Restate word for word the line with "(279, 44) = (475, 99): blue" and all lines after it; please stop only at the end of the listing below.

Data:
::::::::

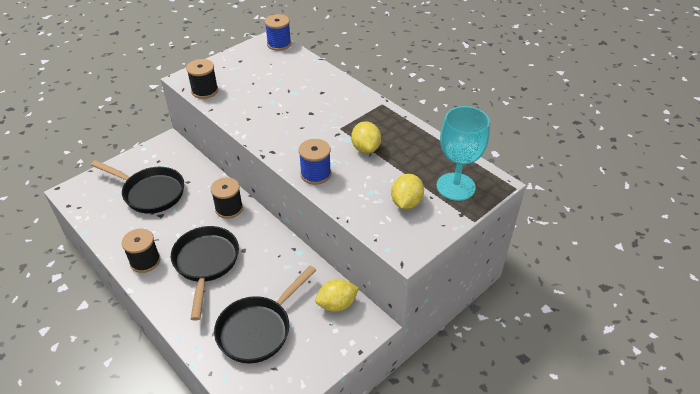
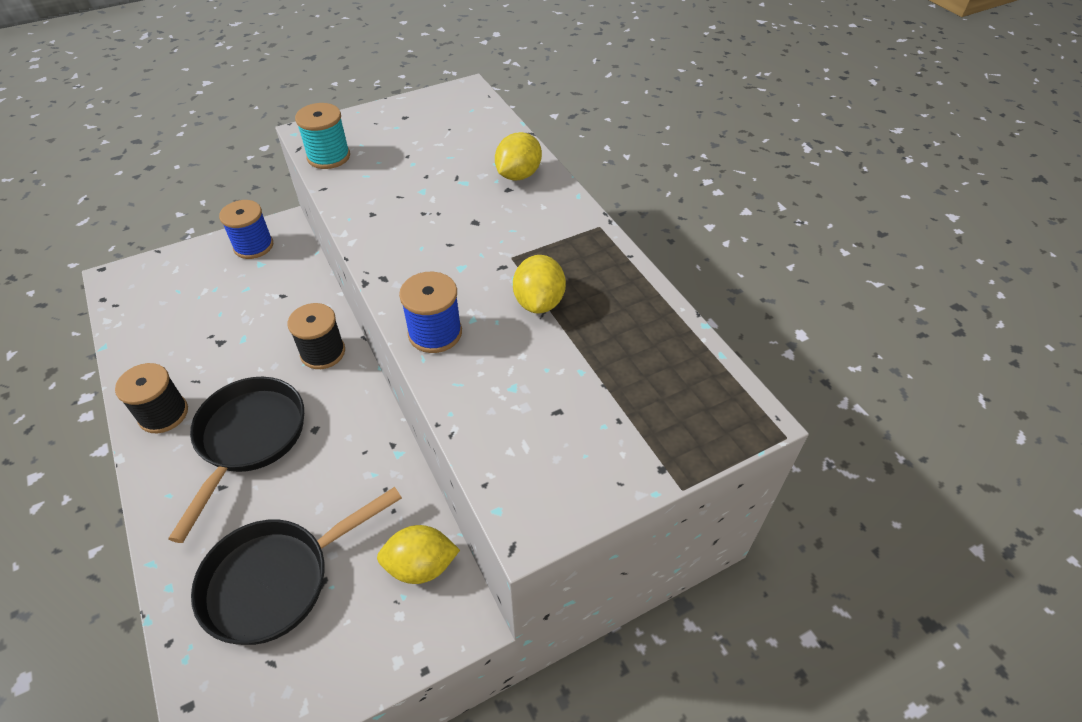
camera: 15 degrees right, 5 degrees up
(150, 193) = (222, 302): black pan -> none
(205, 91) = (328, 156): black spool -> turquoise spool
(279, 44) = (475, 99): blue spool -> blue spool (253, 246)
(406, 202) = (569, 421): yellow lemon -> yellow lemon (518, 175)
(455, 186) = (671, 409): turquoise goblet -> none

::::::::

Answer:
(279, 44) = (475, 99): blue spool -> blue spool (253, 246)
(406, 202) = (569, 421): yellow lemon -> yellow lemon (518, 175)
(455, 186) = (671, 409): turquoise goblet -> none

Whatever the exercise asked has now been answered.